── Information given
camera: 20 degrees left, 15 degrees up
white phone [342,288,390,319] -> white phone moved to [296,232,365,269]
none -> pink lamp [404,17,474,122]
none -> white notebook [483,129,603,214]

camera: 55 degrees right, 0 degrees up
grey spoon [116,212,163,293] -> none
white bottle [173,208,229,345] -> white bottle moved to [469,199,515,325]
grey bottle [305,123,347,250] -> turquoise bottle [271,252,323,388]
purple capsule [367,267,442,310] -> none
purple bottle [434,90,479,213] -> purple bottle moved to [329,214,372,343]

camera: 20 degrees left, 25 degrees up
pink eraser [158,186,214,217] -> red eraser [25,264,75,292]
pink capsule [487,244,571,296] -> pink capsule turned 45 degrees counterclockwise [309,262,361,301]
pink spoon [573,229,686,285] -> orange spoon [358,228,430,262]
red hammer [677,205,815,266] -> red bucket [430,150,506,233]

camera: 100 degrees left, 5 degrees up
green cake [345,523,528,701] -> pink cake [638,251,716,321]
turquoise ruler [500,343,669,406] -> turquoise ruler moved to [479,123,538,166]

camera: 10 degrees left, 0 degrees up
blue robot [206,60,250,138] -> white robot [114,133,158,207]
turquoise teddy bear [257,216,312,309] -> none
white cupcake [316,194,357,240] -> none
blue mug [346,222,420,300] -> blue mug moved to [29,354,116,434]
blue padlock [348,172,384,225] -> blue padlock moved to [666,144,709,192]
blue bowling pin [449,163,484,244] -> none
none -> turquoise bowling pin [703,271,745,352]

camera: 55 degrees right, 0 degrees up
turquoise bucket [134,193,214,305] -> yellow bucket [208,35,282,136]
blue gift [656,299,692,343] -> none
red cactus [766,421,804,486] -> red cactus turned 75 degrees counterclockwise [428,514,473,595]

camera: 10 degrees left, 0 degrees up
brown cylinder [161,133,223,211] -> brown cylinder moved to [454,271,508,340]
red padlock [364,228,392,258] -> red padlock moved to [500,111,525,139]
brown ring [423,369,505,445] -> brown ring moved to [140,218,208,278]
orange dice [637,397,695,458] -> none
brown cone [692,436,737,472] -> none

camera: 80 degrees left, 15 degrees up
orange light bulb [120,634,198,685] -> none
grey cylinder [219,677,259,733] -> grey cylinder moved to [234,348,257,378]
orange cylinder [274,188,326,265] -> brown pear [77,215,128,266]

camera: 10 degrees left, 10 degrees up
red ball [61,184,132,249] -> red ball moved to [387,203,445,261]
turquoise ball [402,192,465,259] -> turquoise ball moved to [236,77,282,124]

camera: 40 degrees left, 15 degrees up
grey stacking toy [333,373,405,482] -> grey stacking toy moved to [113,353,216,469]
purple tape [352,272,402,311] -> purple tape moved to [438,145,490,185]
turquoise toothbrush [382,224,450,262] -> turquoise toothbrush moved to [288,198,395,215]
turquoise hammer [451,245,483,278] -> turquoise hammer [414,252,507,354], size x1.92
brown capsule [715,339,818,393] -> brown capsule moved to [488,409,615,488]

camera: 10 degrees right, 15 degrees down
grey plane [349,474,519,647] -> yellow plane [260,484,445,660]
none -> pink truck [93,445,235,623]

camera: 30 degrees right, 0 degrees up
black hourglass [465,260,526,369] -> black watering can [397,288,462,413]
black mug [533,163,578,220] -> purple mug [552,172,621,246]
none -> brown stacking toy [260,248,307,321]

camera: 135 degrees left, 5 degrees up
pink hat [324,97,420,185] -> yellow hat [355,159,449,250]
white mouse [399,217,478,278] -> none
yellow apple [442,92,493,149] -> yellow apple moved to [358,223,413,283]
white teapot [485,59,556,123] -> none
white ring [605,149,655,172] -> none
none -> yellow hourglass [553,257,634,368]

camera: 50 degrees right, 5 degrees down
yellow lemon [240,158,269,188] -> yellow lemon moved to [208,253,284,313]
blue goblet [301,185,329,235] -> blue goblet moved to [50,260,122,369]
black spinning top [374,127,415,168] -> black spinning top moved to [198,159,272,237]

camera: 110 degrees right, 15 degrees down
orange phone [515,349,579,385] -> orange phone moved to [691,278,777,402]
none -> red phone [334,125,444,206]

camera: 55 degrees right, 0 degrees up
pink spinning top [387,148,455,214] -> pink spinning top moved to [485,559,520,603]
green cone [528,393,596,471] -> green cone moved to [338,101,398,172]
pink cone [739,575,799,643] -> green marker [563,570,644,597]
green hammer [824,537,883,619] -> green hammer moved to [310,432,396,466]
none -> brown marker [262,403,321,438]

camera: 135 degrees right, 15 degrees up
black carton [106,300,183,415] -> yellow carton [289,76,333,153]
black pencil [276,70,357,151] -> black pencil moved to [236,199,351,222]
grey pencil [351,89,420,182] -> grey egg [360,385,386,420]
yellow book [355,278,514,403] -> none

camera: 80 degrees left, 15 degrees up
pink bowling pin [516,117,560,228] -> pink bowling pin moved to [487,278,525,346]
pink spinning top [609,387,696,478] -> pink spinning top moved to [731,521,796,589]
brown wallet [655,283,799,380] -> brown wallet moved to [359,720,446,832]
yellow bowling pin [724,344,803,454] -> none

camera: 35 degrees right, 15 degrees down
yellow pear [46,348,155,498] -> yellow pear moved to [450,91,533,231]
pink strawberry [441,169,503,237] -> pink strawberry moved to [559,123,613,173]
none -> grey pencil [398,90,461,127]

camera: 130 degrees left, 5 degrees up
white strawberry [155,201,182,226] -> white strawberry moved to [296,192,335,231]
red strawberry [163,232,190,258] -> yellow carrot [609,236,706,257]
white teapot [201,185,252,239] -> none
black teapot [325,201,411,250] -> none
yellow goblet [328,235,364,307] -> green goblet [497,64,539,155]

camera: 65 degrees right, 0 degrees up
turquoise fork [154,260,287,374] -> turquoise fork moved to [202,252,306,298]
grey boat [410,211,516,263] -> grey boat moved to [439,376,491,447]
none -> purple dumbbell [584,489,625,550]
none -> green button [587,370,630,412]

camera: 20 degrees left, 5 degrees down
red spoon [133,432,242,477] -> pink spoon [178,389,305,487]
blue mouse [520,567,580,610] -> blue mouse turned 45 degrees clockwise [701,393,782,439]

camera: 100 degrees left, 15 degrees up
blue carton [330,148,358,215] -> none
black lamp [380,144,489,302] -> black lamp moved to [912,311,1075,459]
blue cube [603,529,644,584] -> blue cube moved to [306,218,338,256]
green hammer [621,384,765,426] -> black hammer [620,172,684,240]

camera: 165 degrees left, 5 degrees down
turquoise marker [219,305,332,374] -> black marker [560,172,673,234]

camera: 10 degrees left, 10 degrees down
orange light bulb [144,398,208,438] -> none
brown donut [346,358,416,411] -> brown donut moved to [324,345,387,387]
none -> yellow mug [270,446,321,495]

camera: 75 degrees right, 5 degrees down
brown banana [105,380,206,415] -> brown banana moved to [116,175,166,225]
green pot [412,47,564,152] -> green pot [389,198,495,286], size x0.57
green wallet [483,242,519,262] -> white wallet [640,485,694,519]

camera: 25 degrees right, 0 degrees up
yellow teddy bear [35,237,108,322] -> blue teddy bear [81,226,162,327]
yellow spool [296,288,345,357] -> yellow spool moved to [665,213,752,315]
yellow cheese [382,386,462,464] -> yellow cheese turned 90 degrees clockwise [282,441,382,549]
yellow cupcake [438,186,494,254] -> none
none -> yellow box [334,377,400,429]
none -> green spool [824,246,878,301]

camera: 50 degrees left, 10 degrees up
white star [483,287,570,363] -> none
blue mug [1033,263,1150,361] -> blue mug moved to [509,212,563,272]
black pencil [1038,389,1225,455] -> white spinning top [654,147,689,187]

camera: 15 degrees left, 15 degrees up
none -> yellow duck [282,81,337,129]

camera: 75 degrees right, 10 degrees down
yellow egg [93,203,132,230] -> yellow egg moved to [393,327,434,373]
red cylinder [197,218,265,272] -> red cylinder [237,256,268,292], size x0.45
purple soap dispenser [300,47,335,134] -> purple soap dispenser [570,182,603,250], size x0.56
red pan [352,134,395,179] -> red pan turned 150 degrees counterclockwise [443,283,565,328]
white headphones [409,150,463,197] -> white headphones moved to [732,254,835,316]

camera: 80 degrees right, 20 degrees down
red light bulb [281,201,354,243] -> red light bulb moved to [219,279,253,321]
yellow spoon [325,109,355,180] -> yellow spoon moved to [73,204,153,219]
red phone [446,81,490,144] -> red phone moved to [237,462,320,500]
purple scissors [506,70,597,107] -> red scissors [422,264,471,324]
────
Problem: Reproduce only this range: the first line of the data above through the line with "pink eraser [158,186,214,217]", both included, exactly as written.

Reply to the exercise:
camera: 20 degrees left, 15 degrees up
white phone [342,288,390,319] -> white phone moved to [296,232,365,269]
none -> pink lamp [404,17,474,122]
none -> white notebook [483,129,603,214]

camera: 55 degrees right, 0 degrees up
grey spoon [116,212,163,293] -> none
white bottle [173,208,229,345] -> white bottle moved to [469,199,515,325]
grey bottle [305,123,347,250] -> turquoise bottle [271,252,323,388]
purple capsule [367,267,442,310] -> none
purple bottle [434,90,479,213] -> purple bottle moved to [329,214,372,343]

camera: 20 degrees left, 25 degrees up
pink eraser [158,186,214,217] -> red eraser [25,264,75,292]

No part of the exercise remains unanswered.